Find the string "ROCKET" in the listing and report every line that has it.
-------- WORKING DATA
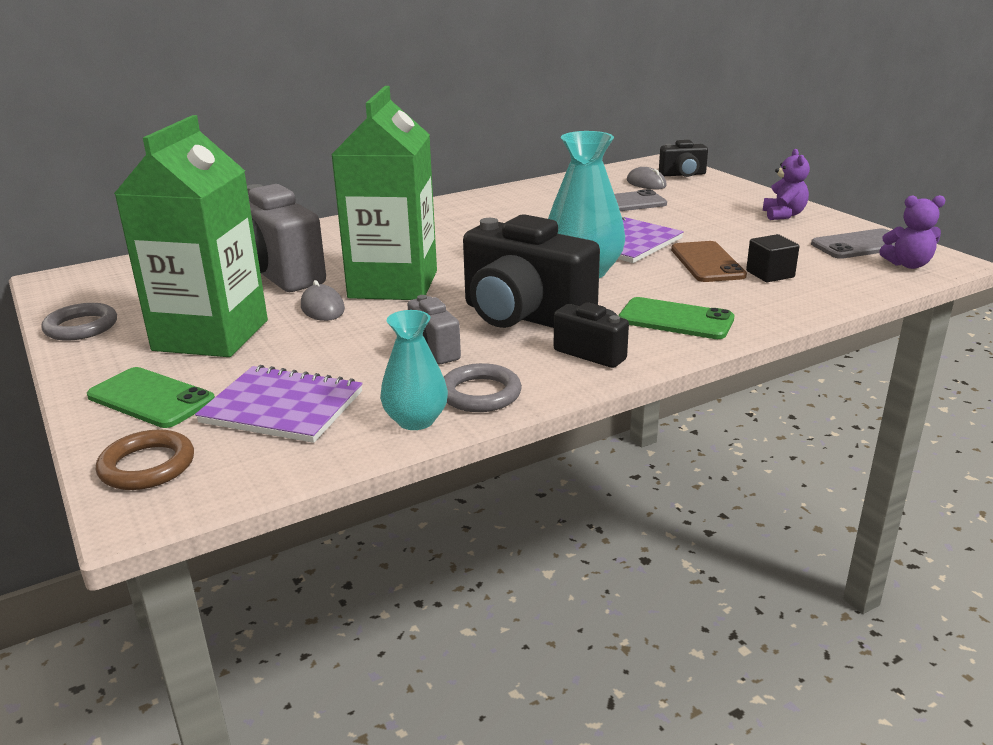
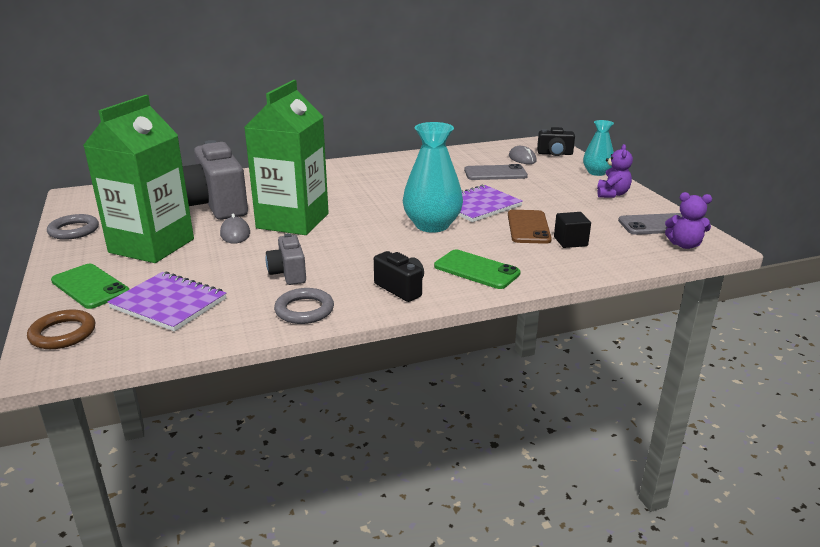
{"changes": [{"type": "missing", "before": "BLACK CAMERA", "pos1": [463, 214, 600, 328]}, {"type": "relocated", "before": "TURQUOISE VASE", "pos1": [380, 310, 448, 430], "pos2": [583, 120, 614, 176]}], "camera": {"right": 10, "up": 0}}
----------------
-------- WORKING DATA
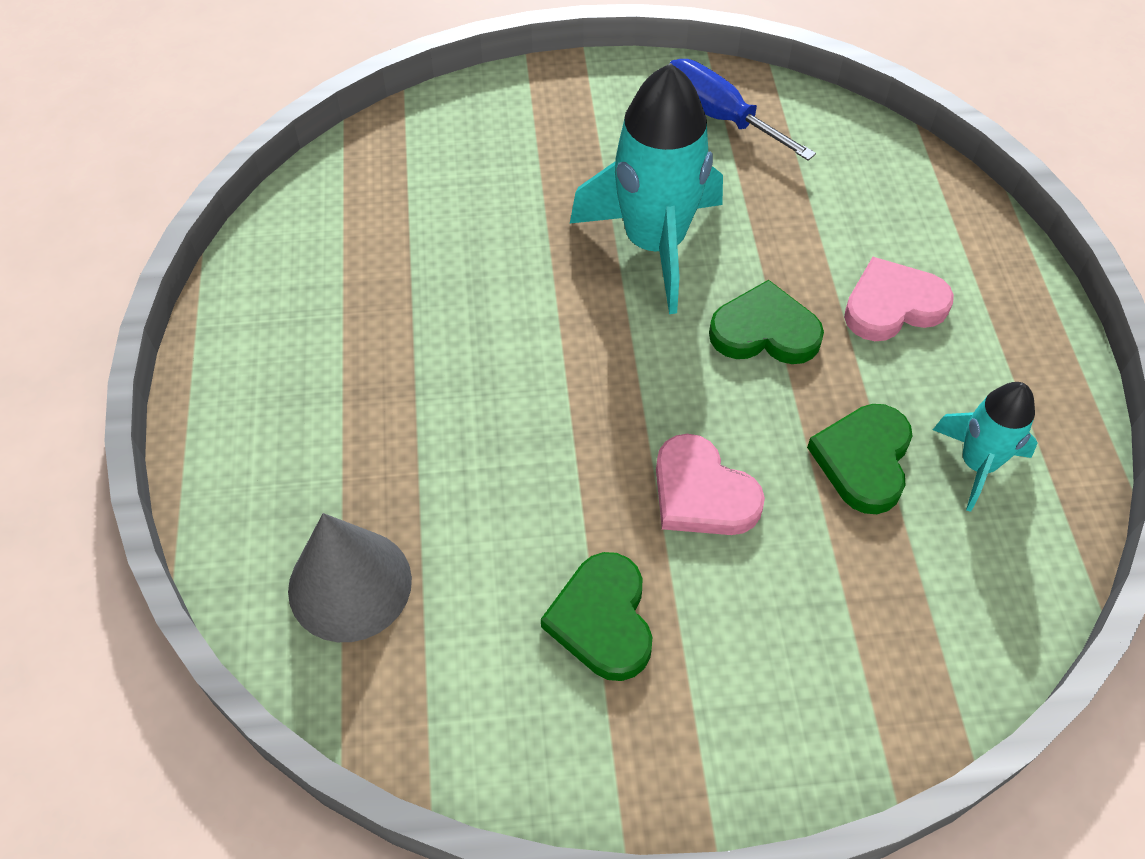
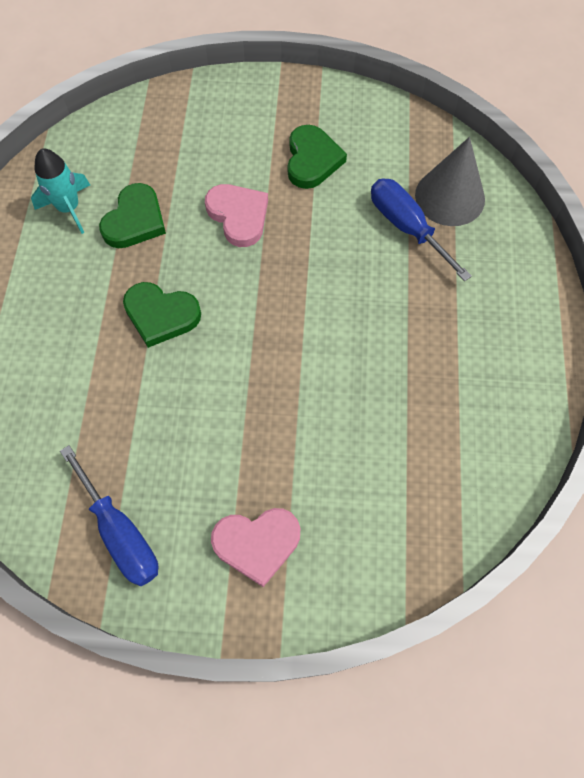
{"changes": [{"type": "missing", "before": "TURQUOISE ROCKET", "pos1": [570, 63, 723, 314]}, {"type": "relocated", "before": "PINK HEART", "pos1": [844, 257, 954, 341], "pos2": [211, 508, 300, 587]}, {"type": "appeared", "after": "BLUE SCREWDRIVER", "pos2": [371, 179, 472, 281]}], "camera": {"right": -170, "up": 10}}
----------------
-------- WORKING DATA
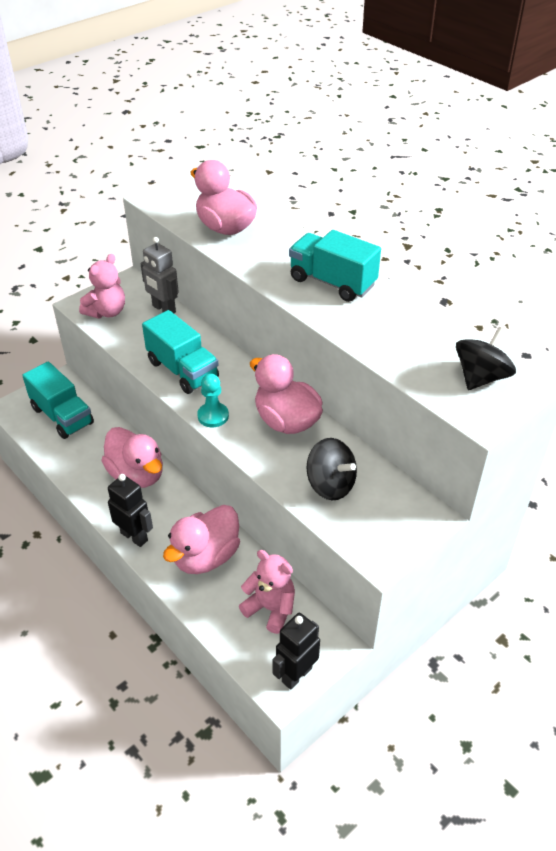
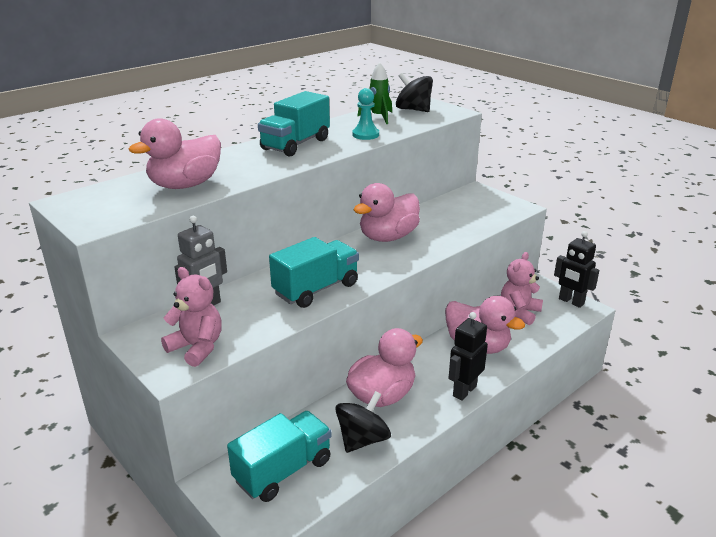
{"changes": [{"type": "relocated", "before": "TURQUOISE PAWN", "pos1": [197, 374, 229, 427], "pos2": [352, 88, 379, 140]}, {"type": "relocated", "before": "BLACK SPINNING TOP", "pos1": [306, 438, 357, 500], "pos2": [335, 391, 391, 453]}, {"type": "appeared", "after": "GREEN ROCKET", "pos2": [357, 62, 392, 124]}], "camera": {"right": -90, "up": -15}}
----------------
* WRITTEN SOLUTION *
{"changes": [{"type": "missing", "before": "TURQUOISE ROCKET", "pos1": [570, 63, 723, 314]}, {"type": "relocated", "before": "PINK HEART", "pos1": [844, 257, 954, 341], "pos2": [211, 508, 300, 587]}, {"type": "appeared", "after": "BLUE SCREWDRIVER", "pos2": [371, 179, 472, 281]}], "camera": {"right": -170, "up": 10}}
{"changes": [{"type": "relocated", "before": "TURQUOISE PAWN", "pos1": [197, 374, 229, 427], "pos2": [352, 88, 379, 140]}, {"type": "relocated", "before": "BLACK SPINNING TOP", "pos1": [306, 438, 357, 500], "pos2": [335, 391, 391, 453]}, {"type": "appeared", "after": "GREEN ROCKET", "pos2": [357, 62, 392, 124]}], "camera": {"right": -90, "up": -15}}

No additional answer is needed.